## Work to be completed
All of the data is to be printed exactly, though the images must be left off.

## Supplied records
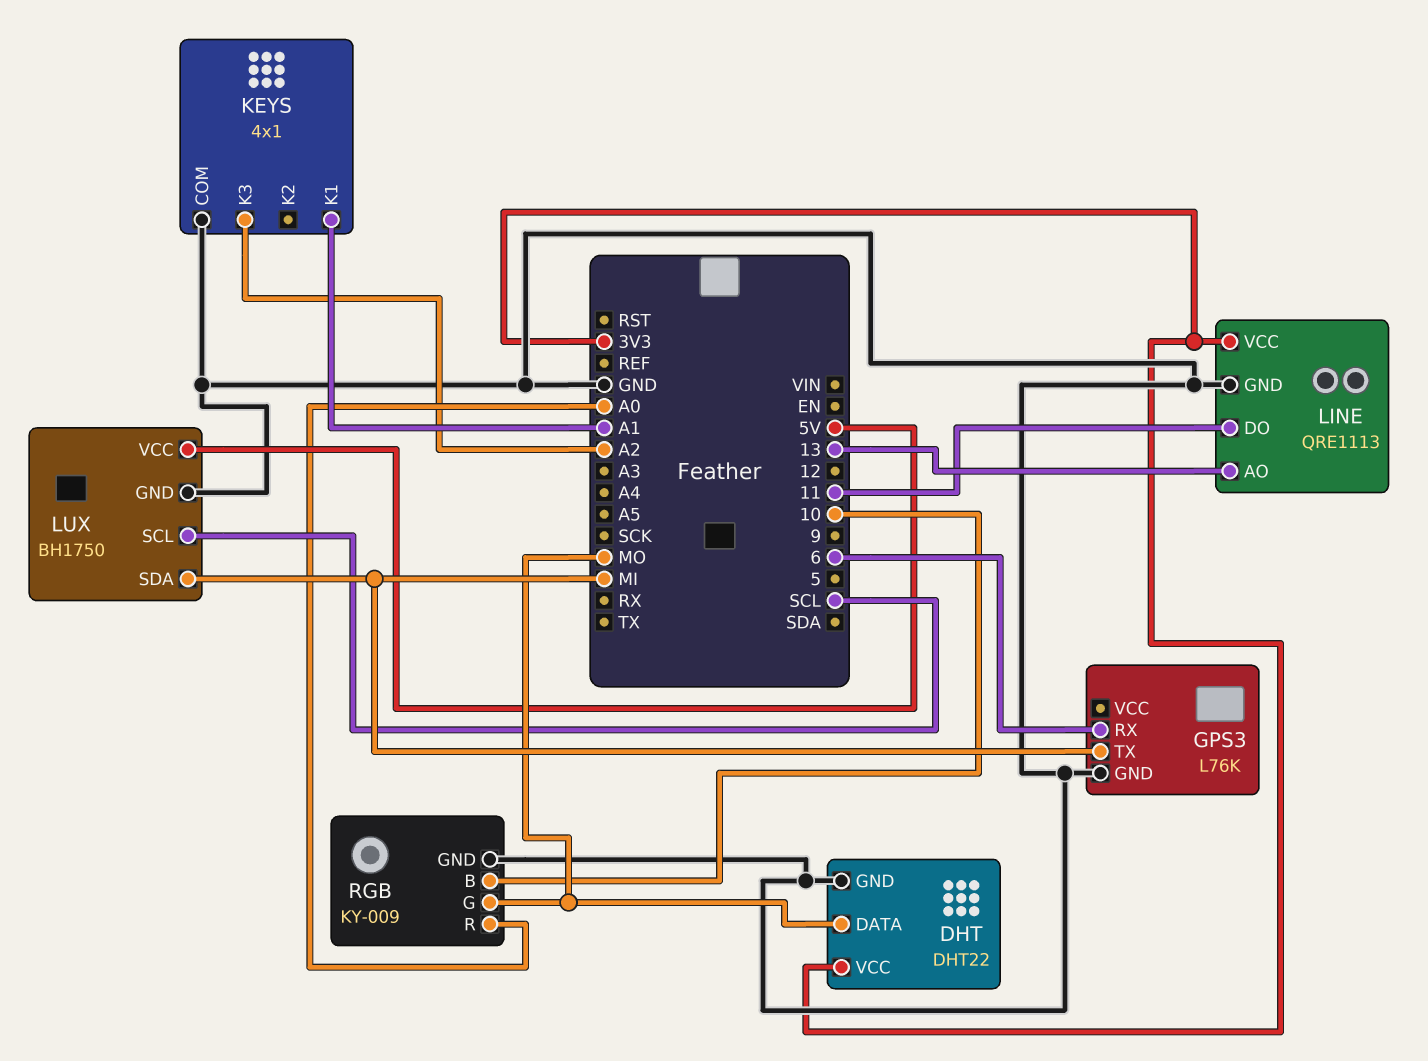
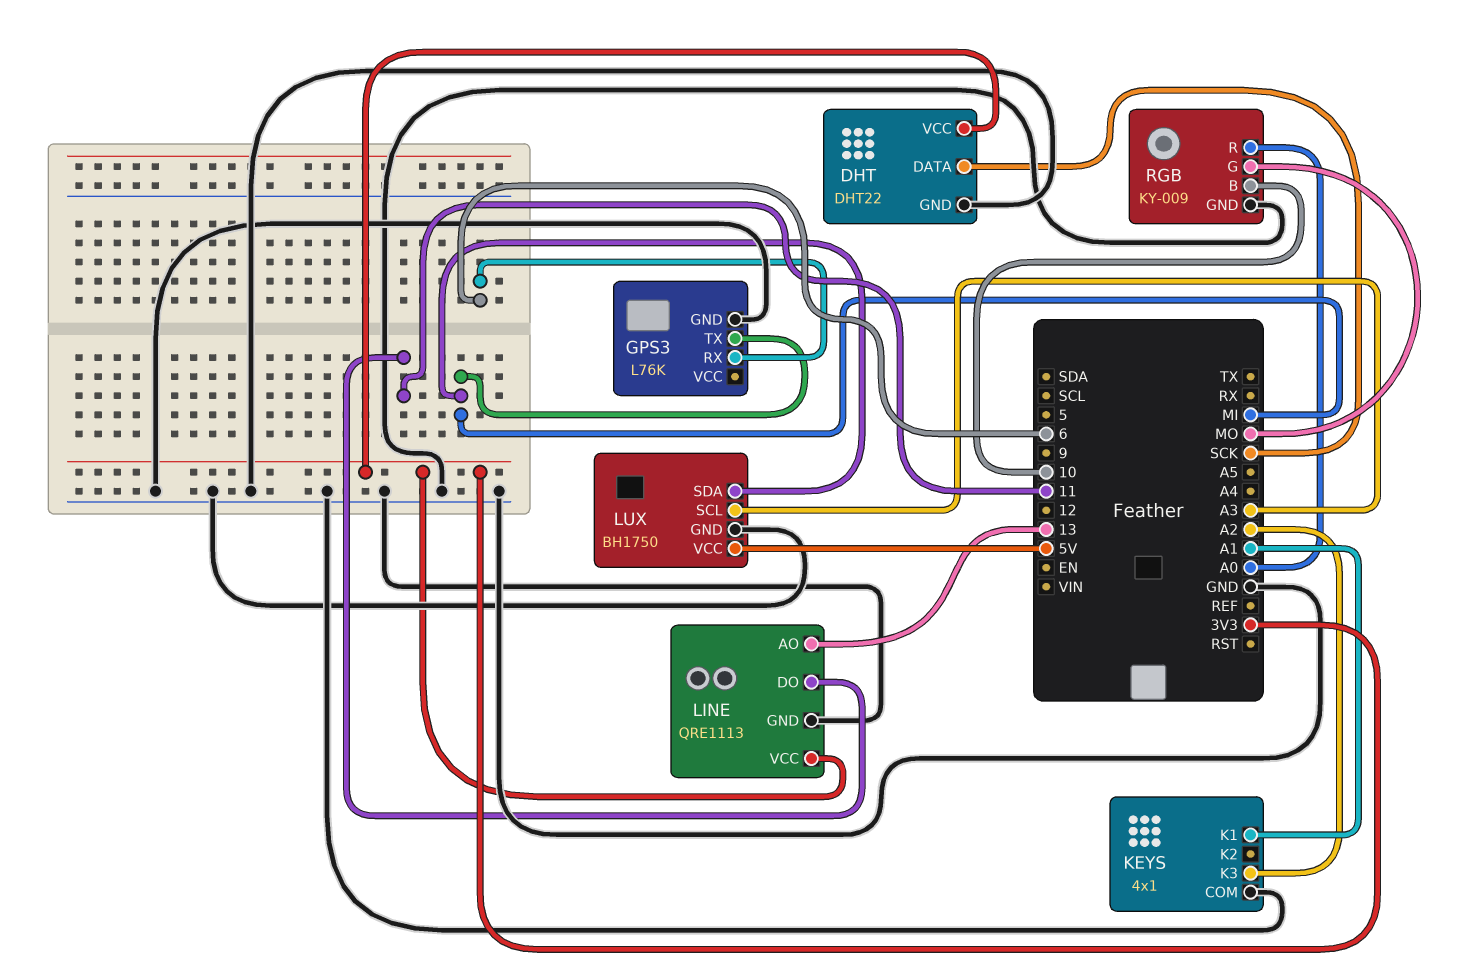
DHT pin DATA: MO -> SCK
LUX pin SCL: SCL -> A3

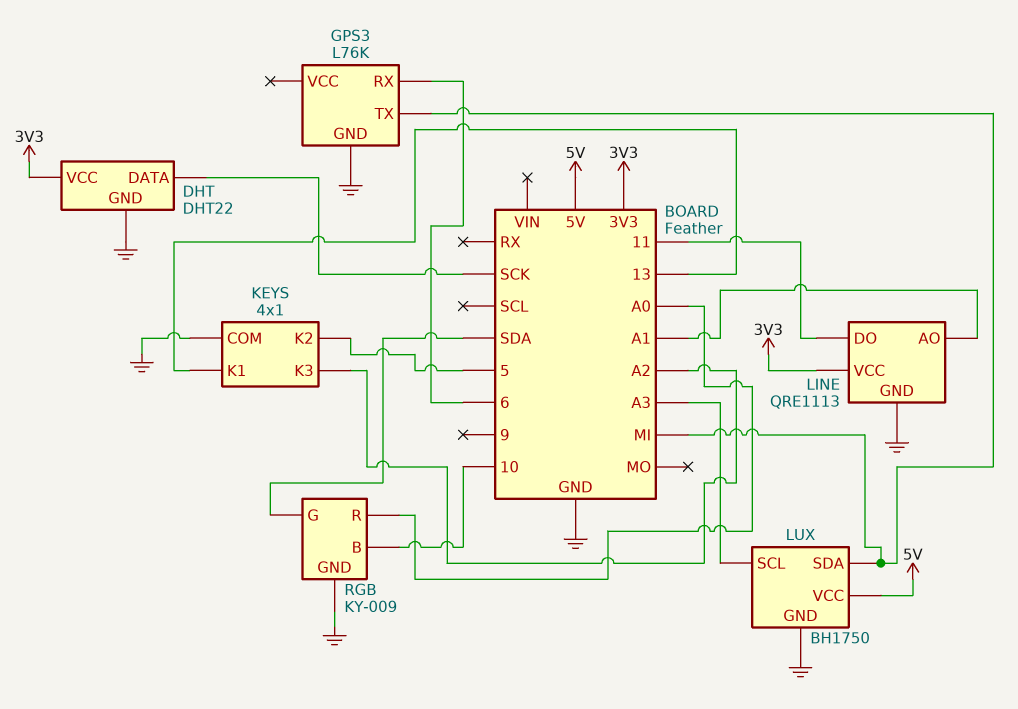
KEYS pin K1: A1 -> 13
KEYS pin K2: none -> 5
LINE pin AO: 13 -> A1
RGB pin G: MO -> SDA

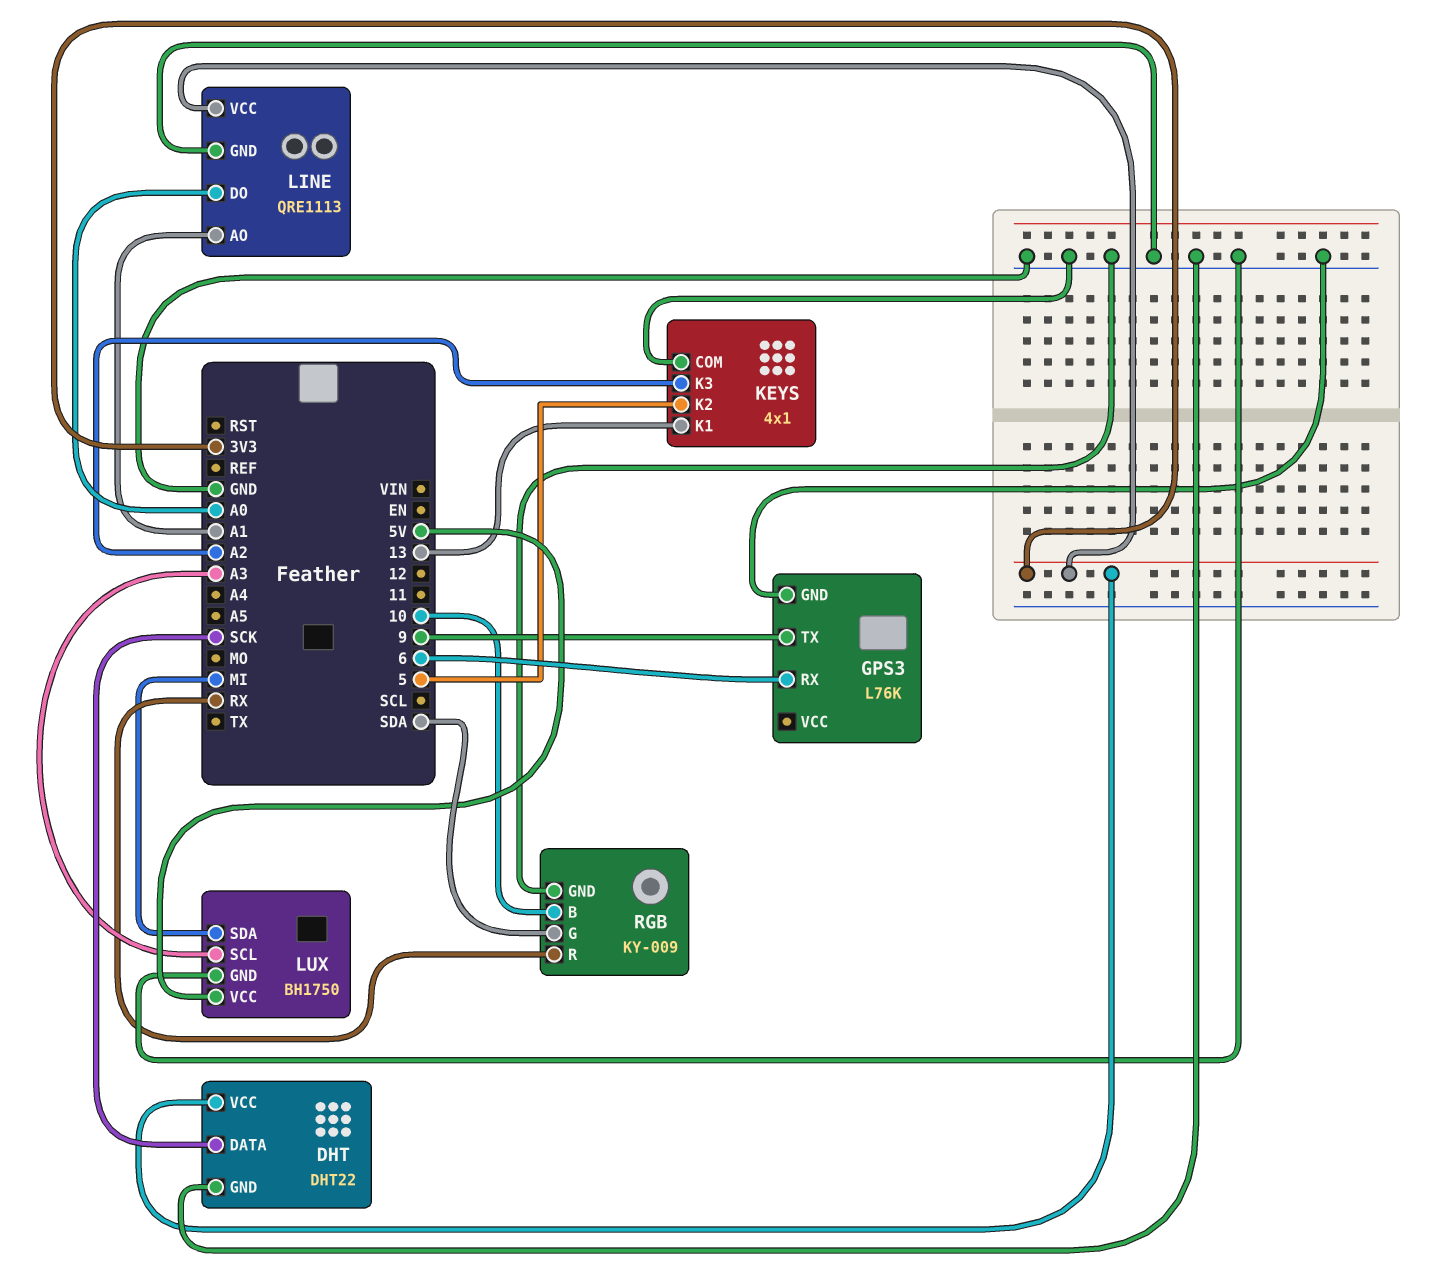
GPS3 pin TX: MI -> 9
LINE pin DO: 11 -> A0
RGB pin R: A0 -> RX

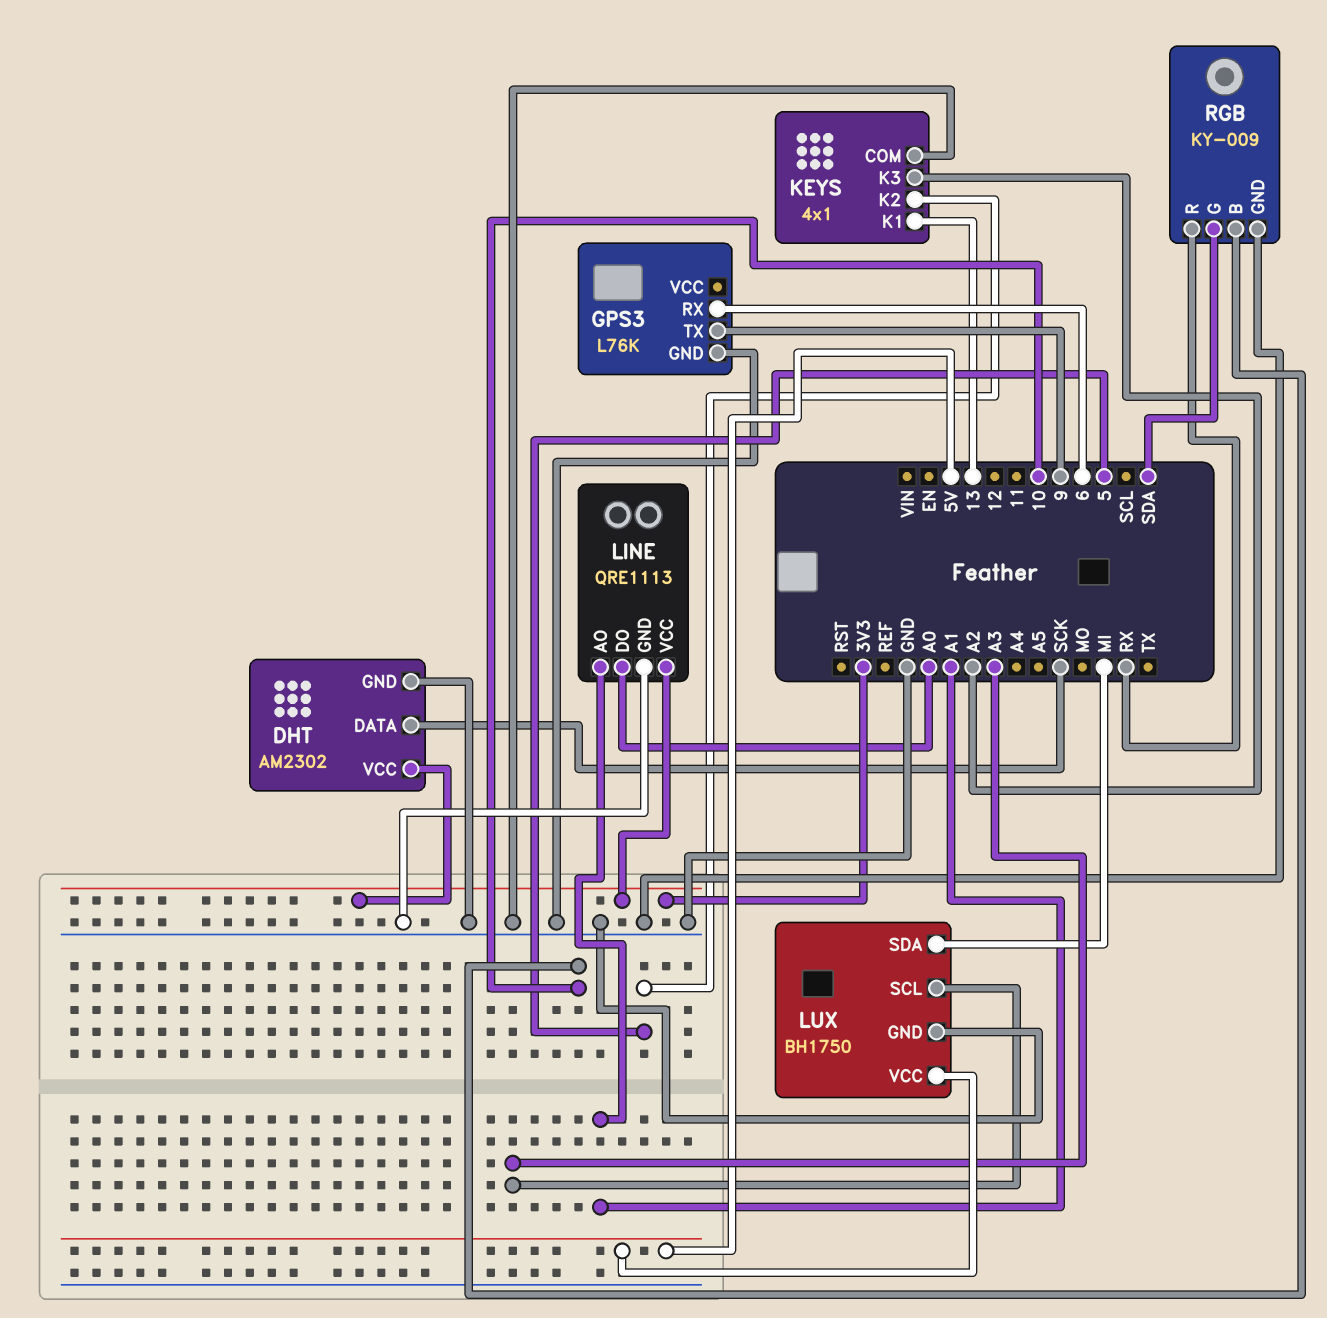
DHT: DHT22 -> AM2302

## Answer space
DHT pin DATA: MO -> SCK
LUX pin SCL: SCL -> A3

KEYS pin K1: A1 -> 13
KEYS pin K2: none -> 5
LINE pin AO: 13 -> A1
RGB pin G: MO -> SDA

GPS3 pin TX: MI -> 9
LINE pin DO: 11 -> A0
RGB pin R: A0 -> RX

DHT: DHT22 -> AM2302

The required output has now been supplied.